***** MATERIAL PROVIDED
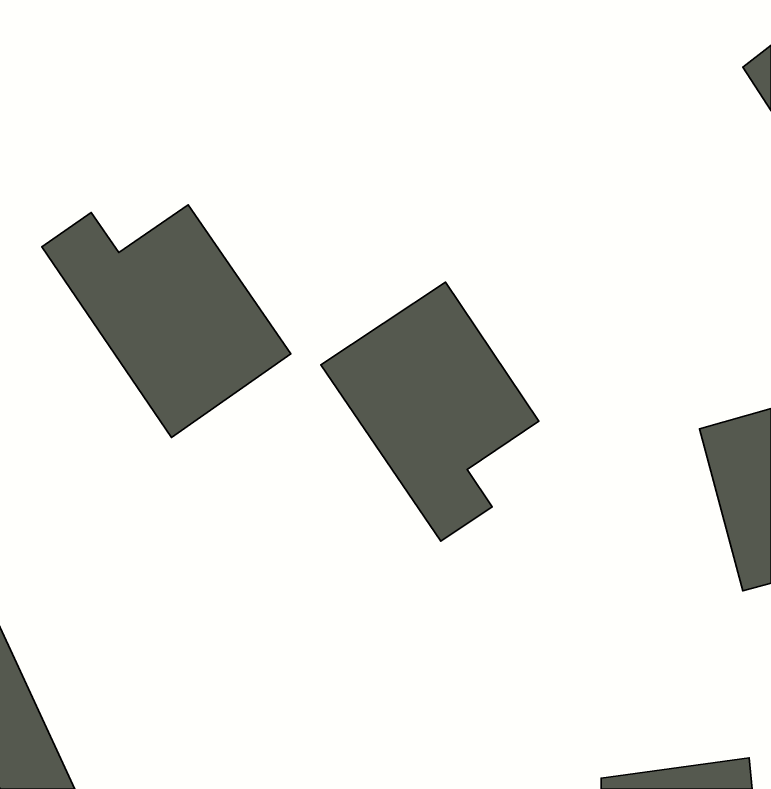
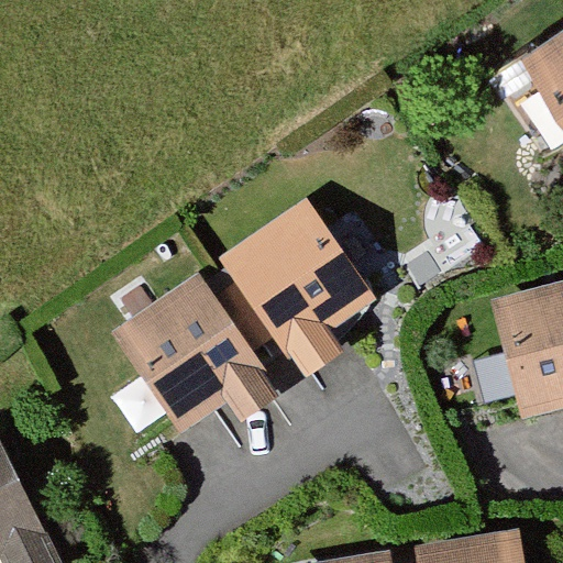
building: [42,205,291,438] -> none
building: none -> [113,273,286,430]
**********
***** MATERIAL PROVIDED
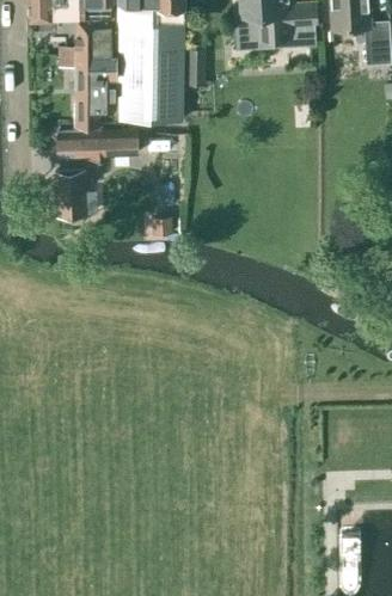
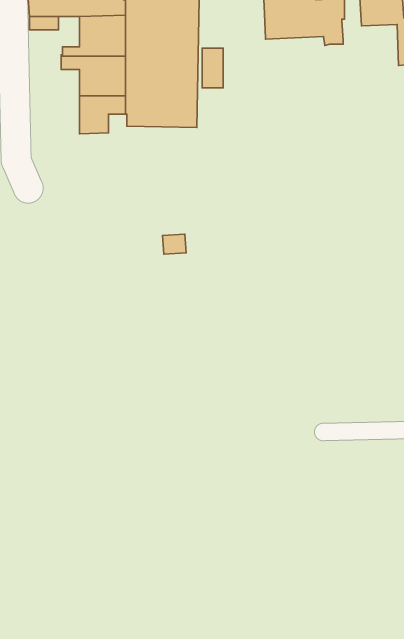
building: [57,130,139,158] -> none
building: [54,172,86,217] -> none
**********
***** MATERIAL PROVIDED
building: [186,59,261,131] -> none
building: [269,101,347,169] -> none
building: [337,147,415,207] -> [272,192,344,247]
**********
**WHAT NEEDS TO BE DONE**
Report every line from the material above that mentions the word "none".

**RESPONSE AREA**
building: [42,205,291,438] -> none
building: none -> [113,273,286,430]
building: [57,130,139,158] -> none
building: [54,172,86,217] -> none
building: [186,59,261,131] -> none
building: [269,101,347,169] -> none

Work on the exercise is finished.